--- DATASET ---

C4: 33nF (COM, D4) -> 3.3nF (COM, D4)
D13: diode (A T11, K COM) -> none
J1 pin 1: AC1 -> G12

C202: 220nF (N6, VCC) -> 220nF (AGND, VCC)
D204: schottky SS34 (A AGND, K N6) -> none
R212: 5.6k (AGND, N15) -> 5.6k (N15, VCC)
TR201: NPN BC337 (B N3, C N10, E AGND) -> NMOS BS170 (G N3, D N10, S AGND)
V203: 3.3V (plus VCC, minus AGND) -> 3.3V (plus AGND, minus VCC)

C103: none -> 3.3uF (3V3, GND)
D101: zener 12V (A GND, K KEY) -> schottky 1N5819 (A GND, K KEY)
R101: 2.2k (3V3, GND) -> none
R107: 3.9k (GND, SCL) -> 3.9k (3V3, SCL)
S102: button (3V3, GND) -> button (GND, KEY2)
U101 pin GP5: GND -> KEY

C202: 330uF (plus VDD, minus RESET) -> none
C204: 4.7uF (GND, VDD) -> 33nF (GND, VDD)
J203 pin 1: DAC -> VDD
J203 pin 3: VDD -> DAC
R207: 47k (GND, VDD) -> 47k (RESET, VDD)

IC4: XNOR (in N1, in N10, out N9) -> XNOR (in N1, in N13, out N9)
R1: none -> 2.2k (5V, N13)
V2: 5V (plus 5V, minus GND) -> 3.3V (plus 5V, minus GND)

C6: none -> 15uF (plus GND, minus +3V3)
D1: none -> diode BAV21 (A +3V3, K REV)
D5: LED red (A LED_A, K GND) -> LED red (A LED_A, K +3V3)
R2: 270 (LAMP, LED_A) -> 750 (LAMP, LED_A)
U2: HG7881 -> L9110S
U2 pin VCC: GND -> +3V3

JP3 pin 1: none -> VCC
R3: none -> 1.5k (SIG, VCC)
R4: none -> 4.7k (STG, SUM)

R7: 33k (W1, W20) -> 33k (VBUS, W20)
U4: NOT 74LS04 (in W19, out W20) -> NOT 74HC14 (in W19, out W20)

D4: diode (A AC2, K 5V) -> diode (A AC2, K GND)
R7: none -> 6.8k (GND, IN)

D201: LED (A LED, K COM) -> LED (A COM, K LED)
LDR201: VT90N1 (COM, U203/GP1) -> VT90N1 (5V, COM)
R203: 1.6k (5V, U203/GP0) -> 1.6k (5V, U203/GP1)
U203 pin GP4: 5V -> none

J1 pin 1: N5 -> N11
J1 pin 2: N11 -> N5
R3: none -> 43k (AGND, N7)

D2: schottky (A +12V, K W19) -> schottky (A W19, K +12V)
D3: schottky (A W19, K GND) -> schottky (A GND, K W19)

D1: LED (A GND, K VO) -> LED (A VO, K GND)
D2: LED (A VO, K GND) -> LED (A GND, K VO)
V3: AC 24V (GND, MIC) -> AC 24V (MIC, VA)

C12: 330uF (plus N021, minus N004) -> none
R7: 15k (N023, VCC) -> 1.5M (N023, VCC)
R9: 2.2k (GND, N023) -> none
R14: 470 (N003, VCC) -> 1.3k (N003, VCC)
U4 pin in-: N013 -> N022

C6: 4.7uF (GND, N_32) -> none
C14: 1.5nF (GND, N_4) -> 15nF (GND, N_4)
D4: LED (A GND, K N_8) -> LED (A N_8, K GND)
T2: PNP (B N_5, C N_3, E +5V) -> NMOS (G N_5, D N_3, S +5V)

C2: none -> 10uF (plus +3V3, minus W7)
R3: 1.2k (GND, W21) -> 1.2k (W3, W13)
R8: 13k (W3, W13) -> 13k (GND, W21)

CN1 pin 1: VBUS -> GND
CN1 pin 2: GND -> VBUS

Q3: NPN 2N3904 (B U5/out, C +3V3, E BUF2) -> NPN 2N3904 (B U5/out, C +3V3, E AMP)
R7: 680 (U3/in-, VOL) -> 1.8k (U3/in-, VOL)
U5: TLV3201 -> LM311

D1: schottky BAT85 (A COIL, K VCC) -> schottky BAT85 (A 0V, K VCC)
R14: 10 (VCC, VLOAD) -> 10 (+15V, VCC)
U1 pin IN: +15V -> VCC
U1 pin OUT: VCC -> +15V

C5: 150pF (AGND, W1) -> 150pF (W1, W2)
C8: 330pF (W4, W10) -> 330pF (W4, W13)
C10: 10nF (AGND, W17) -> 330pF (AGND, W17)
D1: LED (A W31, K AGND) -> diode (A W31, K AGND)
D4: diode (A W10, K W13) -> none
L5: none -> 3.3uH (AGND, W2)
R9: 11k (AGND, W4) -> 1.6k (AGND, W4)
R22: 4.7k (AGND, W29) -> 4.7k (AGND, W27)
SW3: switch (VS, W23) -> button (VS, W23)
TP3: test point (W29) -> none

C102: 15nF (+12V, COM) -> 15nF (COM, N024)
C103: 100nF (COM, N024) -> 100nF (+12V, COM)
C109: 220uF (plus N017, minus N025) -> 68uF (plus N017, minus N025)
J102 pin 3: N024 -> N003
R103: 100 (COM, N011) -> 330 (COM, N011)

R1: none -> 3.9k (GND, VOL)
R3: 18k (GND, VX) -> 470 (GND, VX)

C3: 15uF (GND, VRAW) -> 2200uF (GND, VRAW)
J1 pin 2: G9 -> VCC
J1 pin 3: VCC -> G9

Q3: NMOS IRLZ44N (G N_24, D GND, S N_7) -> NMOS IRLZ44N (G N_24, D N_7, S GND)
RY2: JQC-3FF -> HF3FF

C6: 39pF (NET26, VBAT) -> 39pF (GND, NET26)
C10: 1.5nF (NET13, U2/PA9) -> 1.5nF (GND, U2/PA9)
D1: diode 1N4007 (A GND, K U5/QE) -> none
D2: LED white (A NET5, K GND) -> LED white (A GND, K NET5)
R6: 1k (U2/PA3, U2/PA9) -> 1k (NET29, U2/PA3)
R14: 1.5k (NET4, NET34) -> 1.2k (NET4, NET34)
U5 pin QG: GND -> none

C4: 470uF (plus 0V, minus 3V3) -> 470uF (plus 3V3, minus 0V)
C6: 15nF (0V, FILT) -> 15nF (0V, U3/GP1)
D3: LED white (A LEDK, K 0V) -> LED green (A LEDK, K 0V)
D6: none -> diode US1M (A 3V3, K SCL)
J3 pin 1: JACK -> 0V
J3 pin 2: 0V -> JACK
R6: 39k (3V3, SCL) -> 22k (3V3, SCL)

---

## YOUR GOAL
Find each line above that contains "button", and copy those lines.

## REPLY
S102: button (3V3, GND) -> button (GND, KEY2)
SW3: switch (VS, W23) -> button (VS, W23)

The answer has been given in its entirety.